**** Information shown ****
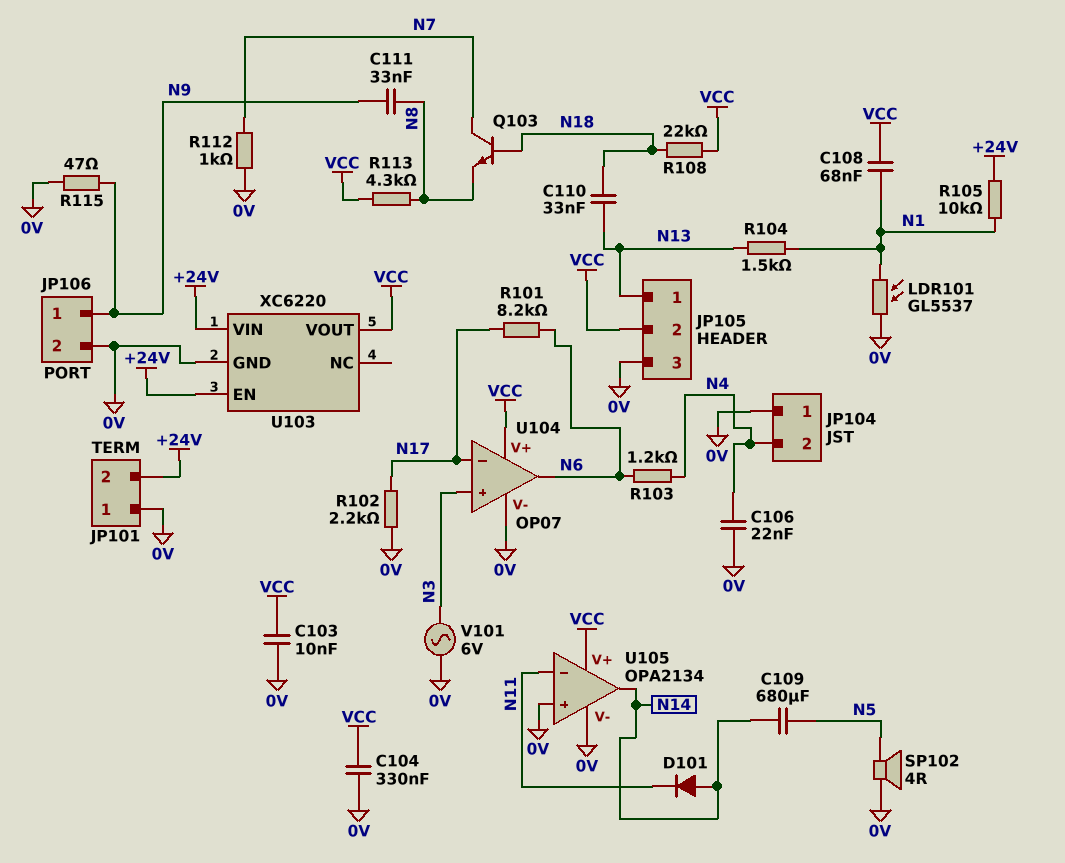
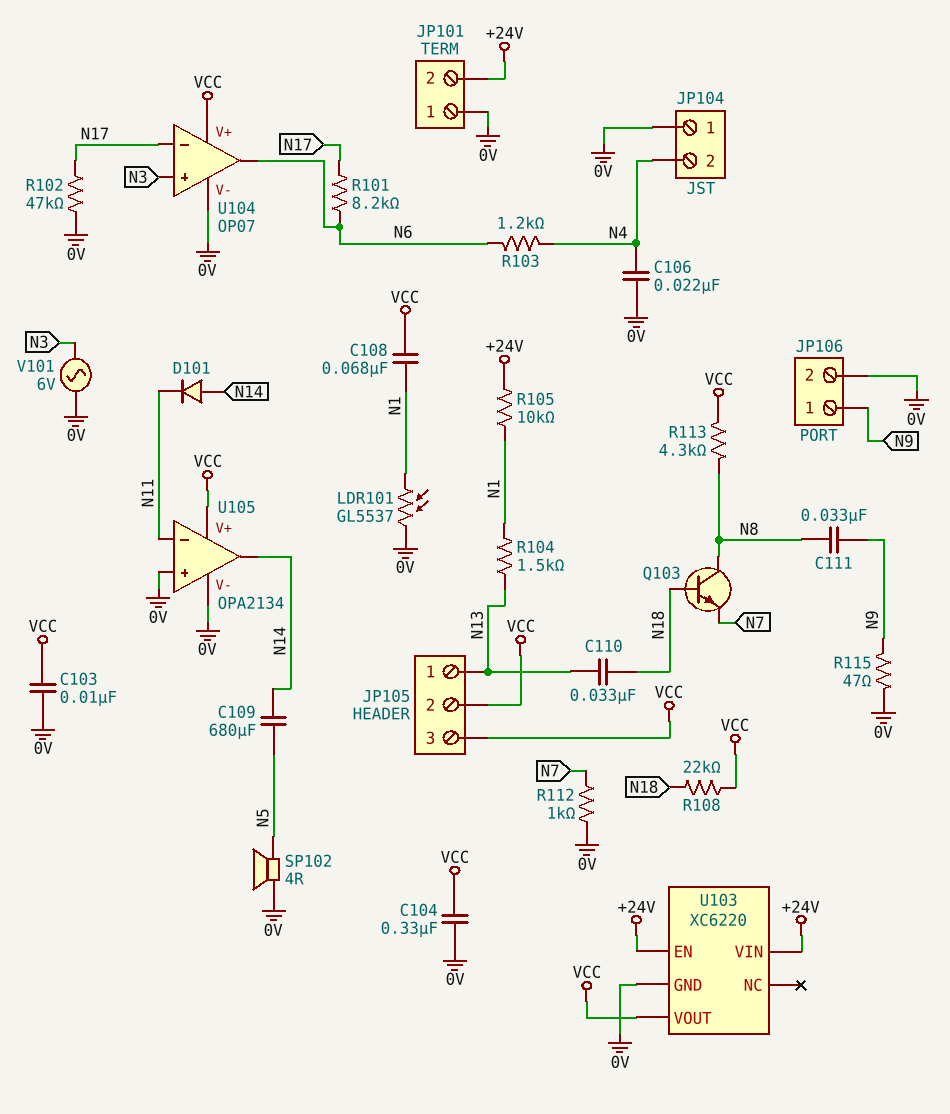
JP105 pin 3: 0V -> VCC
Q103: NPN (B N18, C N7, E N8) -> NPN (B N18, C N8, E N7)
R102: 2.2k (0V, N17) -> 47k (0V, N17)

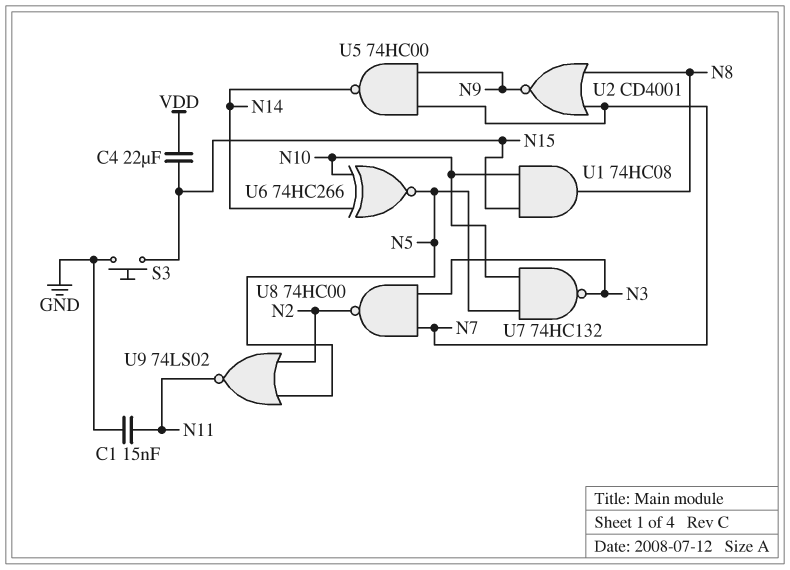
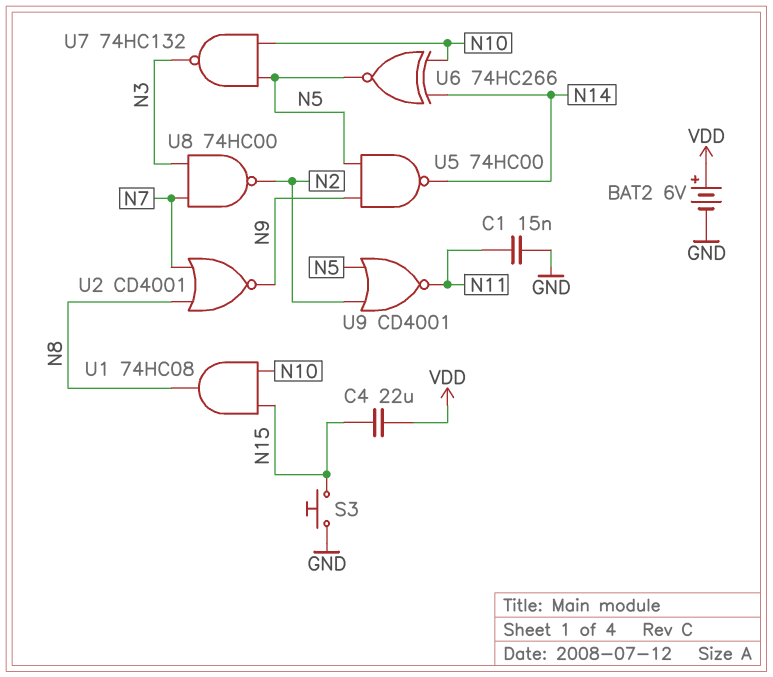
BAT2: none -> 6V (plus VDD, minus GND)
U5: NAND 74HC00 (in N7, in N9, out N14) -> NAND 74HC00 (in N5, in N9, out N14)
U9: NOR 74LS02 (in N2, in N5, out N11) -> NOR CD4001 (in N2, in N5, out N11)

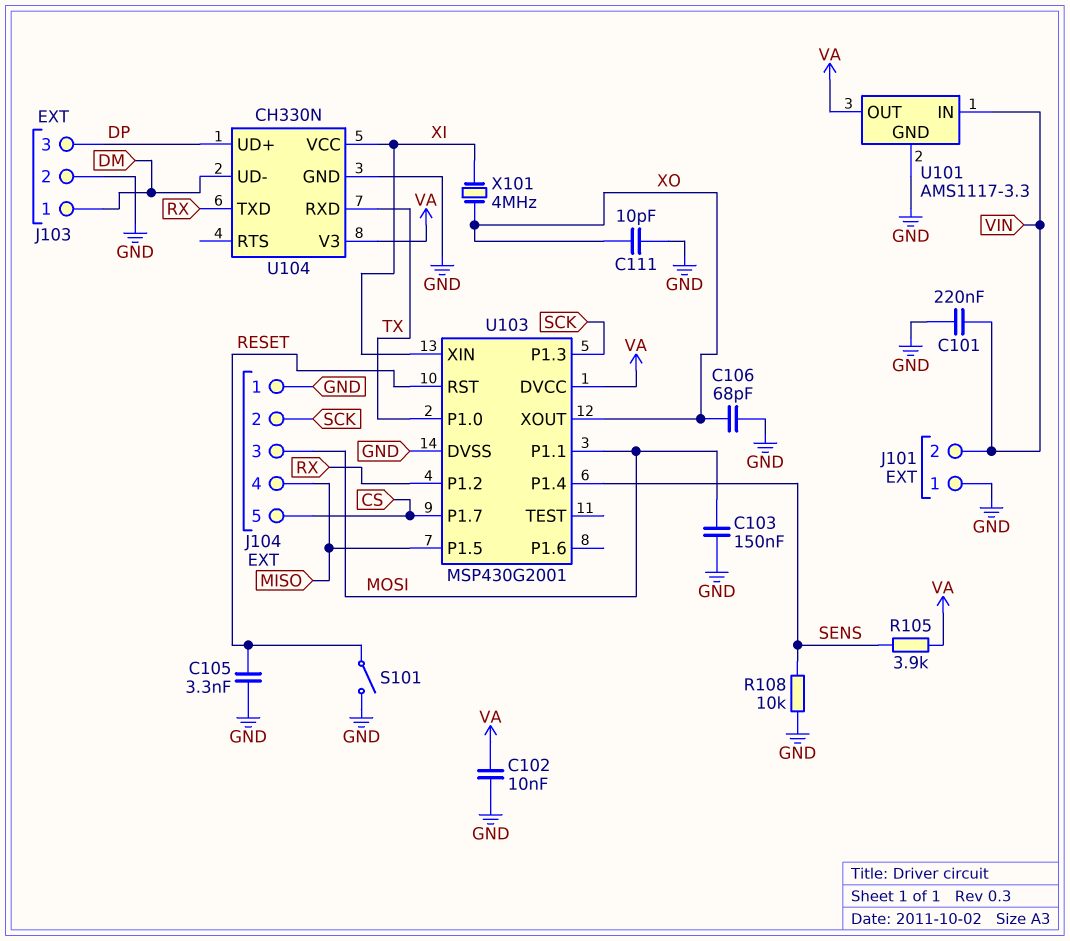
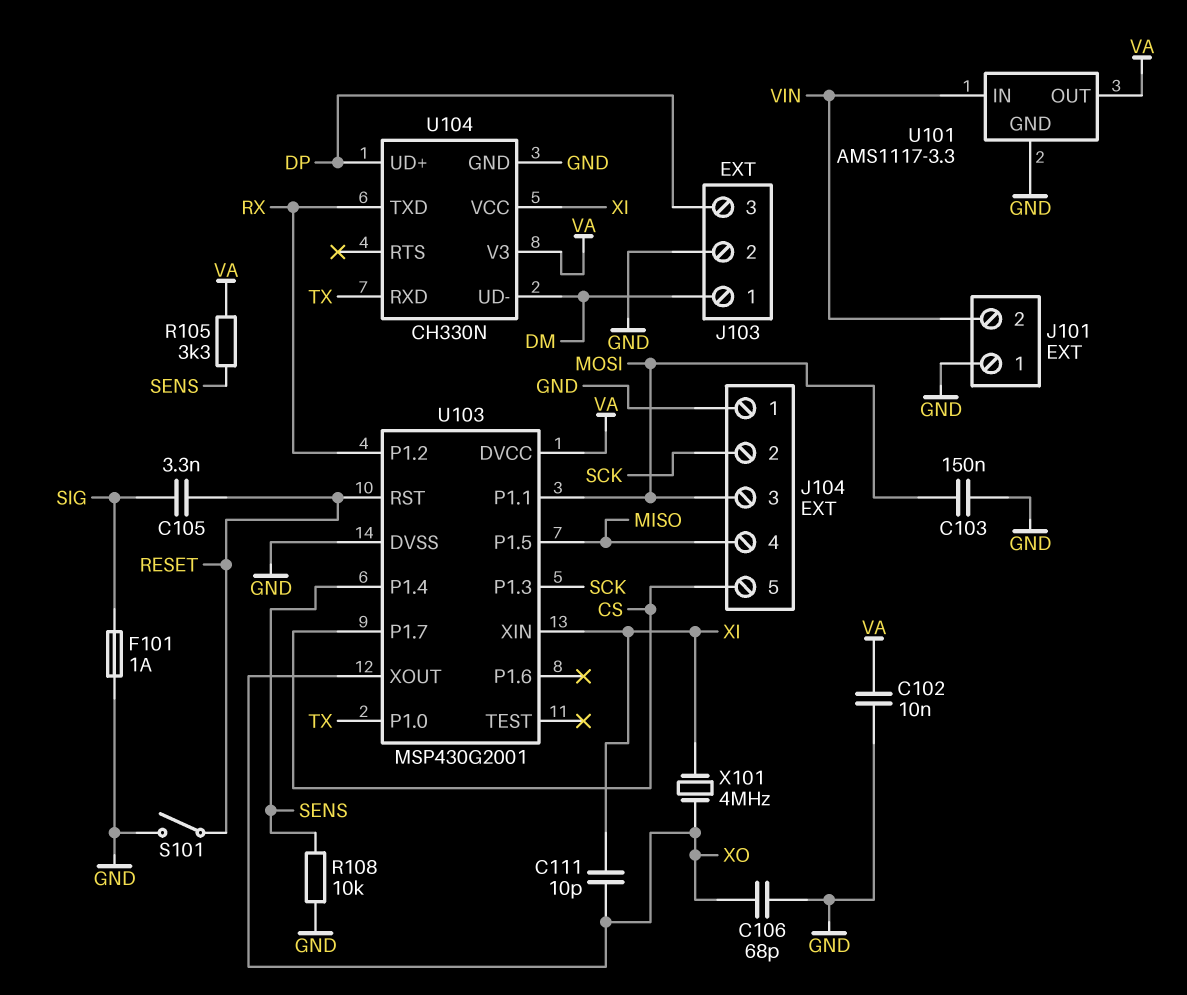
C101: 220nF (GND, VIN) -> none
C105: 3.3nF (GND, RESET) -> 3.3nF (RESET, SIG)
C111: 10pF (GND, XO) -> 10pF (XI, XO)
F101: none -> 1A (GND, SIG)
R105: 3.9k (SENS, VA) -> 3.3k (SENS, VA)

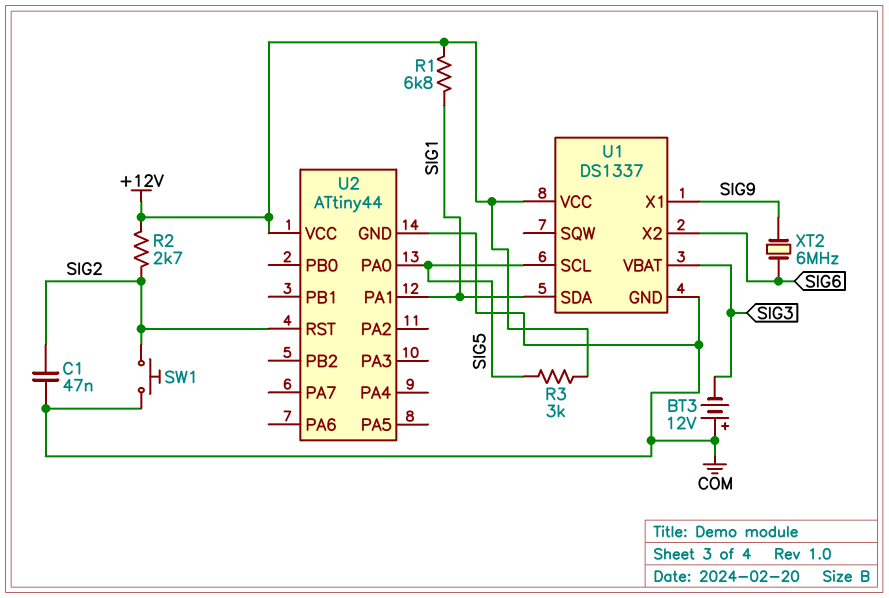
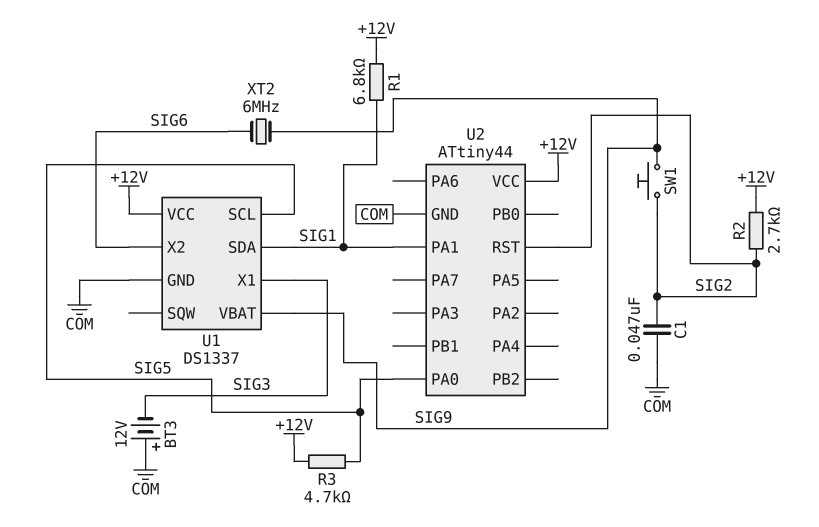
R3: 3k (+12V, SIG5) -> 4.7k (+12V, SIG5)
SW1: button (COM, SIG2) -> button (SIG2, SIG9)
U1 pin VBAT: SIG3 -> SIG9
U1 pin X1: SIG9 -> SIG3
****
Exercise description.
From the line containing "U9: NOR 74LS02" down to the final line of the listing above, write out only those lines exactly as they are, minus the pictures.

Solution below.
U9: NOR 74LS02 (in N2, in N5, out N11) -> NOR CD4001 (in N2, in N5, out N11)

C101: 220nF (GND, VIN) -> none
C105: 3.3nF (GND, RESET) -> 3.3nF (RESET, SIG)
C111: 10pF (GND, XO) -> 10pF (XI, XO)
F101: none -> 1A (GND, SIG)
R105: 3.9k (SENS, VA) -> 3.3k (SENS, VA)

R3: 3k (+12V, SIG5) -> 4.7k (+12V, SIG5)
SW1: button (COM, SIG2) -> button (SIG2, SIG9)
U1 pin VBAT: SIG3 -> SIG9
U1 pin X1: SIG9 -> SIG3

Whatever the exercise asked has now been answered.